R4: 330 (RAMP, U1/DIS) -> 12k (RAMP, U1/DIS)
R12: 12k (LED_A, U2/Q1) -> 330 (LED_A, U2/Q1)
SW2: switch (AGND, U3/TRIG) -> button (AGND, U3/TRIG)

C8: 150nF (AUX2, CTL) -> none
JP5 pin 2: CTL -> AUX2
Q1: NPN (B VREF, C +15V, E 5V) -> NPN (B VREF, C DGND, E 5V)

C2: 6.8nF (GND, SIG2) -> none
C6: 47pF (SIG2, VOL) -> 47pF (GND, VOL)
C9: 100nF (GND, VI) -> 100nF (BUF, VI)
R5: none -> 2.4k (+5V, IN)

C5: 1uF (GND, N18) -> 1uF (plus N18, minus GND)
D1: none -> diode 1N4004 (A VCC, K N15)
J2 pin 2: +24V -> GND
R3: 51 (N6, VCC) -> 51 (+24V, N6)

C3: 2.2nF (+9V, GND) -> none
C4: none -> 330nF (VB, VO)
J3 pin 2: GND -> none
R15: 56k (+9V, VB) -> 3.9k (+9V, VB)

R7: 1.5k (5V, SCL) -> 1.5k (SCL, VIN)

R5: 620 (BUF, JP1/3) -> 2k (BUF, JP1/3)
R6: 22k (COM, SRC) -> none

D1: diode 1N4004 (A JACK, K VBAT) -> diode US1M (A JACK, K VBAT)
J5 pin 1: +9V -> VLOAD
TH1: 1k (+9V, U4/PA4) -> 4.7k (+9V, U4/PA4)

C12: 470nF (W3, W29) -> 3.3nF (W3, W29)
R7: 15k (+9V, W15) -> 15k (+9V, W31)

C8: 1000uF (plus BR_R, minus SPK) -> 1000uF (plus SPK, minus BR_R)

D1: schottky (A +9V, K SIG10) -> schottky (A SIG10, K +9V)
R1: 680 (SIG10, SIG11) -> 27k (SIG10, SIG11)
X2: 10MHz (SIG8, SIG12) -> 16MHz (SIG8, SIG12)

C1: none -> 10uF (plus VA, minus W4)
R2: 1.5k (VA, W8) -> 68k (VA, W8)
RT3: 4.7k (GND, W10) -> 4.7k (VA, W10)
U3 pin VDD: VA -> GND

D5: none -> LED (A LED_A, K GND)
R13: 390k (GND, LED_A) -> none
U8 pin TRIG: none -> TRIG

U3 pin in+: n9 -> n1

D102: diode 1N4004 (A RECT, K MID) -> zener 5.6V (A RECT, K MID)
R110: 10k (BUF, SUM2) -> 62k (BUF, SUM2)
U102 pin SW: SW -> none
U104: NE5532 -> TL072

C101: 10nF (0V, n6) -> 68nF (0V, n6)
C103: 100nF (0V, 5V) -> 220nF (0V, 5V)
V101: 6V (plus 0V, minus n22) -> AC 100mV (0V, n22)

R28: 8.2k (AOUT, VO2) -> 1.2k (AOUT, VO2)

What the task requires: The line containing "D102: diode 1N4004" and all lines after it, to the end of the records, are to be output exactly and alone.

Result:
D102: diode 1N4004 (A RECT, K MID) -> zener 5.6V (A RECT, K MID)
R110: 10k (BUF, SUM2) -> 62k (BUF, SUM2)
U102 pin SW: SW -> none
U104: NE5532 -> TL072

C101: 10nF (0V, n6) -> 68nF (0V, n6)
C103: 100nF (0V, 5V) -> 220nF (0V, 5V)
V101: 6V (plus 0V, minus n22) -> AC 100mV (0V, n22)

R28: 8.2k (AOUT, VO2) -> 1.2k (AOUT, VO2)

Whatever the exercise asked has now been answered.